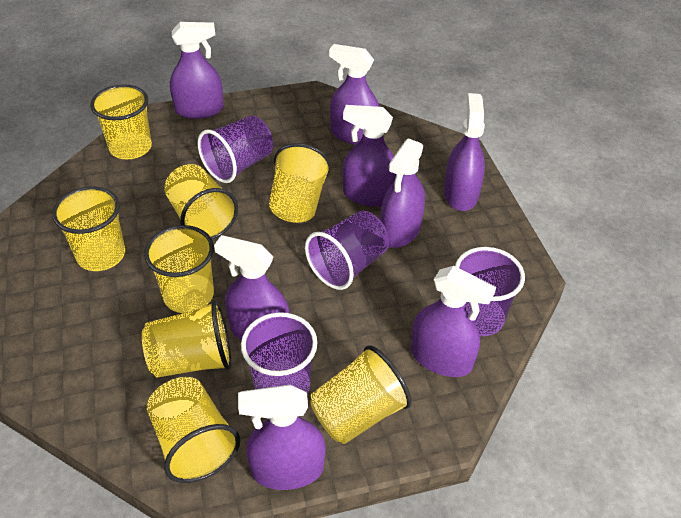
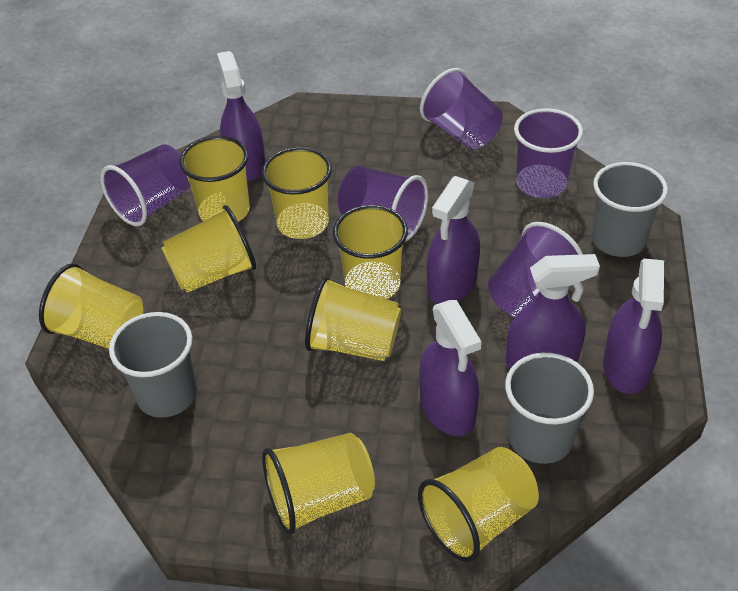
grey cup: 0 -> 3
purple cup: 4 -> 5
purple spray bottle: 8 -> 5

*-*-*

• Your goal
From the material above, give the number of lines that contain the string "purple", without any added remark.

• Written solution
2